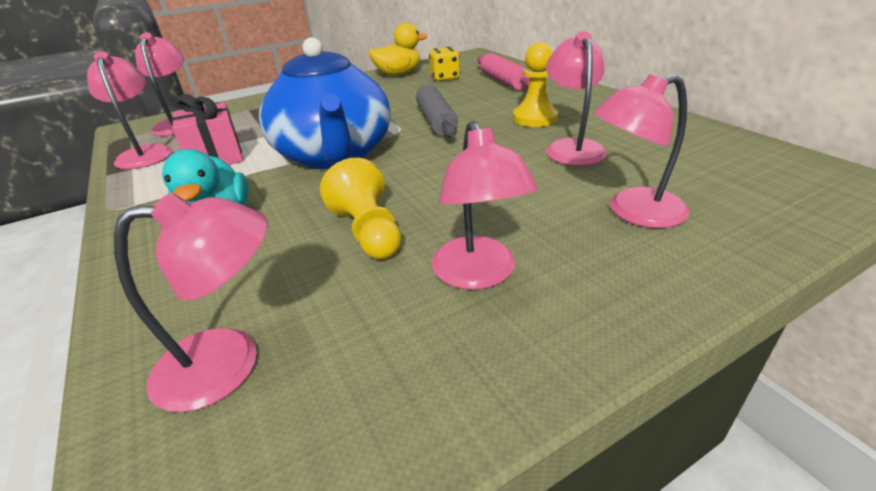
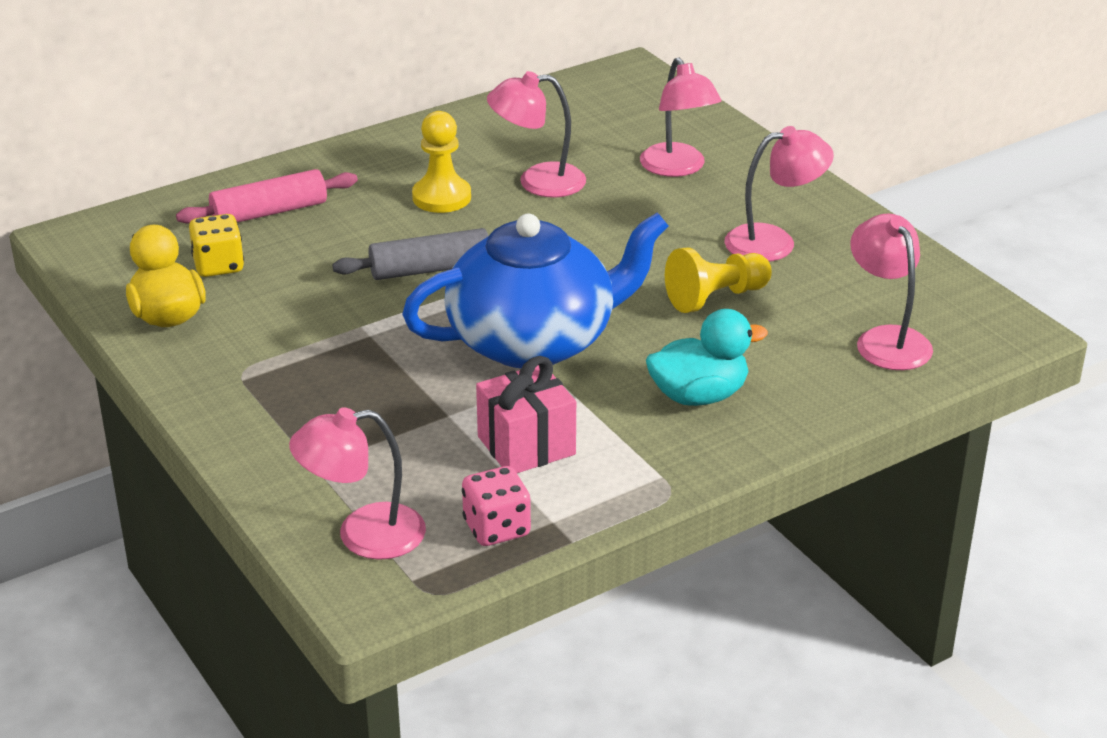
camera: 95 degrees left, 0 degrees up
pink lamp [87,51,172,169] -> pink dice [462,466,531,546]

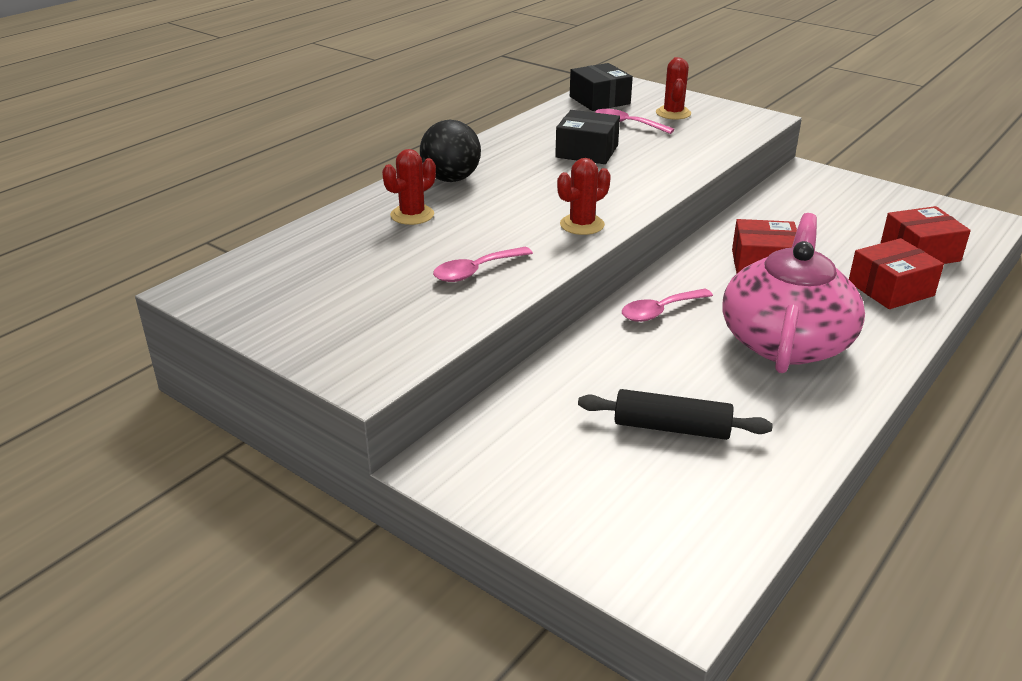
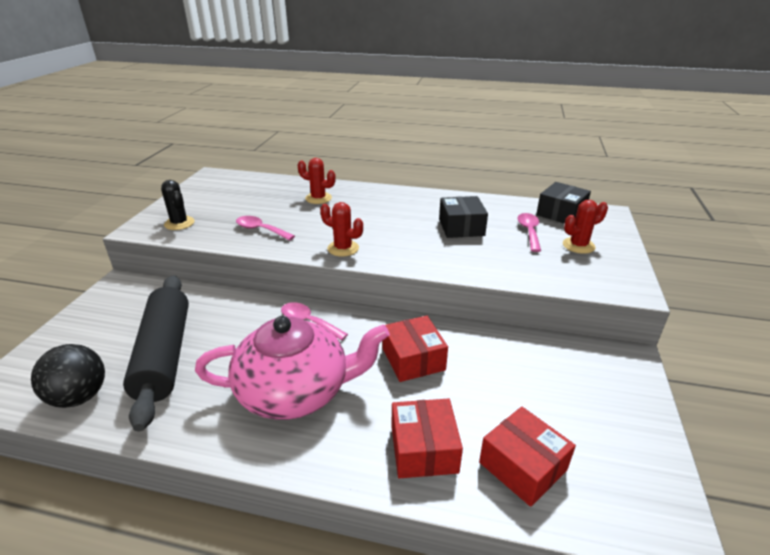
camera: 65 degrees right, 0 degrees up
black ball [420,120,481,182] -> black ball moved to [31,344,105,408]
black rolling pin [578,389,773,440] -> black rolling pin [123,275,189,431], size x1.70
red box [849,238,944,309] -> red box turned 45 degrees clockwise [392,398,463,478]
none -> black cactus [161,180,195,230]

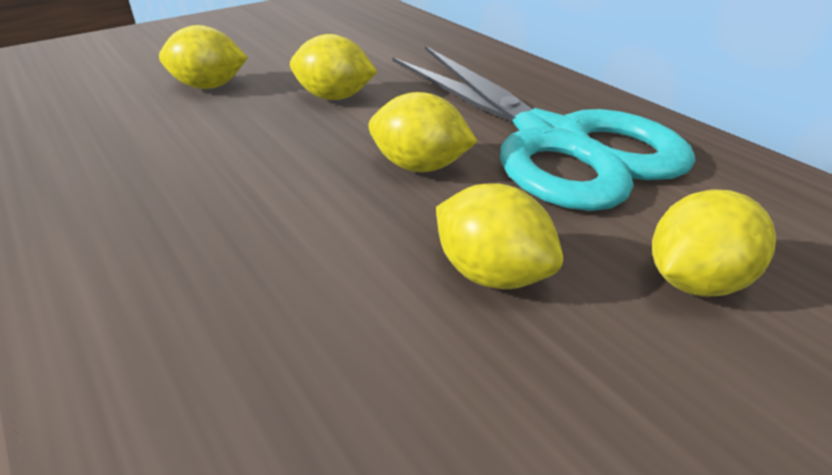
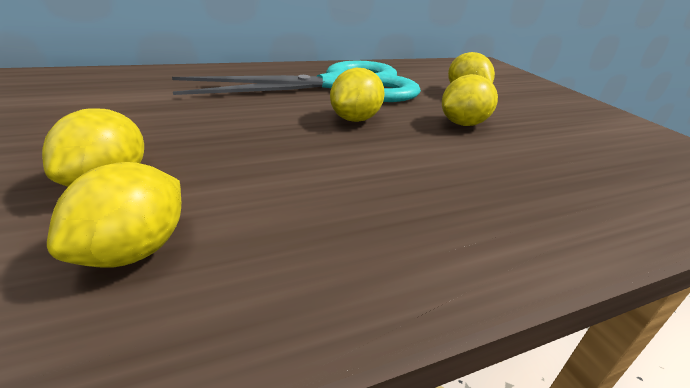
camera: 80 degrees left, 5 degrees down
yellow lemon [290,34,377,100] -> yellow lemon moved to [47,162,181,268]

######

YOUR TASK
Only the last part of the entries above is needed: please copy the line with "camera: 80 degrees left, 5 degrees down" and each line after it exactly.

SOLUTION TO THE EXERCISE
camera: 80 degrees left, 5 degrees down
yellow lemon [290,34,377,100] -> yellow lemon moved to [47,162,181,268]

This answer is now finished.